▸ **To do**
Lines from the listing below that contain the string "cactus" are to be reported.

#### Provided data ####

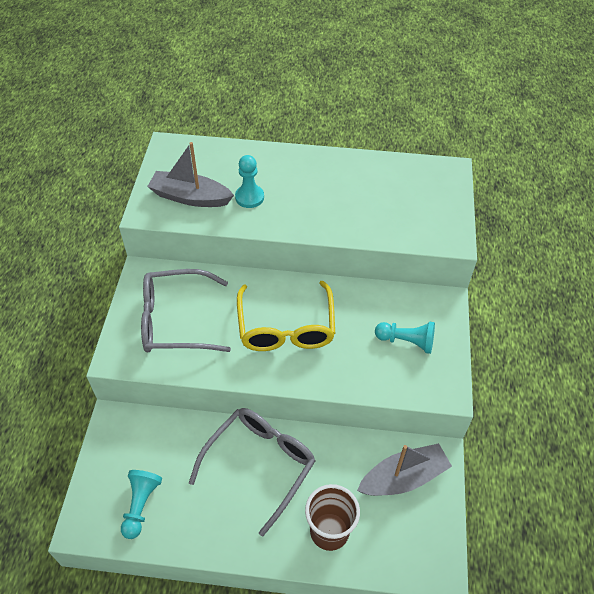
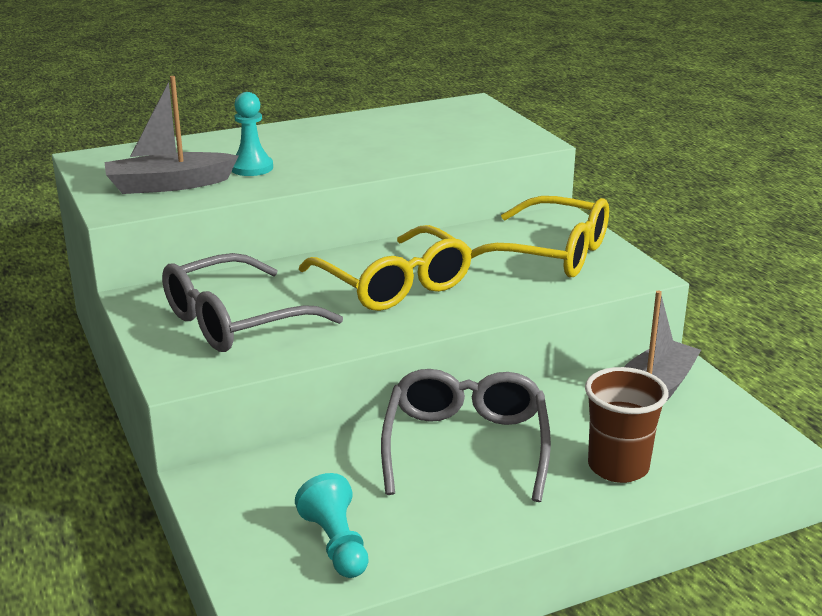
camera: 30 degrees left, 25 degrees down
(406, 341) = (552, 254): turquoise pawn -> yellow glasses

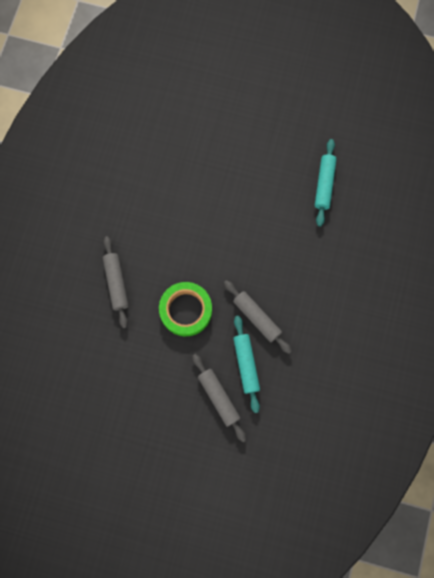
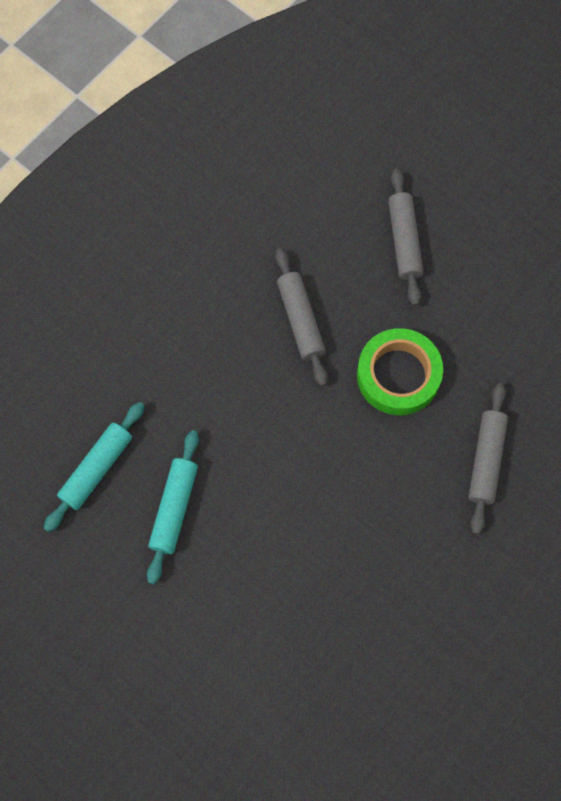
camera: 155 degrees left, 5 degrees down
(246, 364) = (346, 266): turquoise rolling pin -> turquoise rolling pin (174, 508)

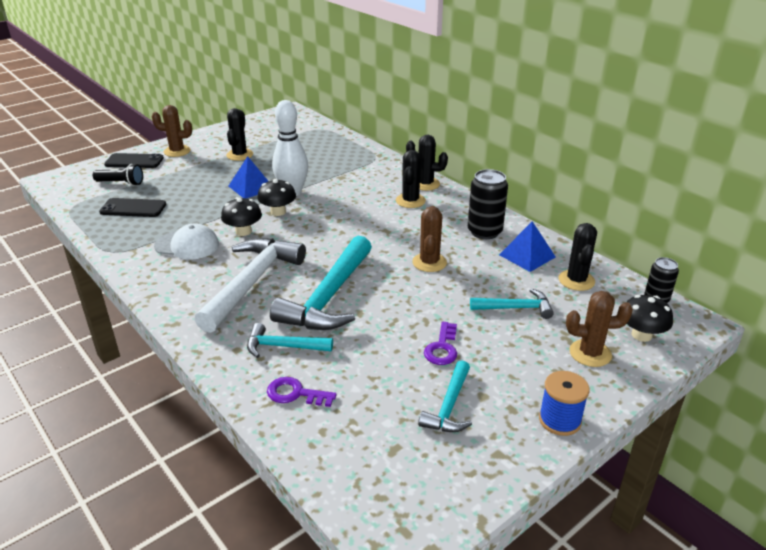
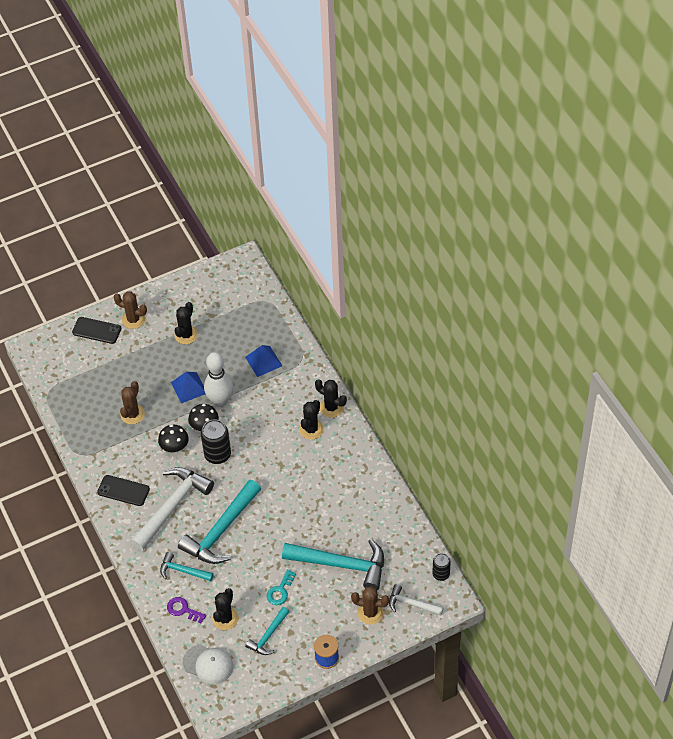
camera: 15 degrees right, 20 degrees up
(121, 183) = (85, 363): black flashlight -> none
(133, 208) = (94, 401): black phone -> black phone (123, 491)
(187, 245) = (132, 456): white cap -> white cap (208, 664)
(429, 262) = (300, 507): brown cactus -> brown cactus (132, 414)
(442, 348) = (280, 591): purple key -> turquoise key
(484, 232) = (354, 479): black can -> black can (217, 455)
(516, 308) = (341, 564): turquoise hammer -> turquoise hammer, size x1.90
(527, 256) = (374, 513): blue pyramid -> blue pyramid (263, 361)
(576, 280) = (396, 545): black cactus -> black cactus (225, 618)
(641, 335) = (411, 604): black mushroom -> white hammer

####

▸ **Exercise solution**
(429, 262) = (300, 507): brown cactus -> brown cactus (132, 414)
(576, 280) = (396, 545): black cactus -> black cactus (225, 618)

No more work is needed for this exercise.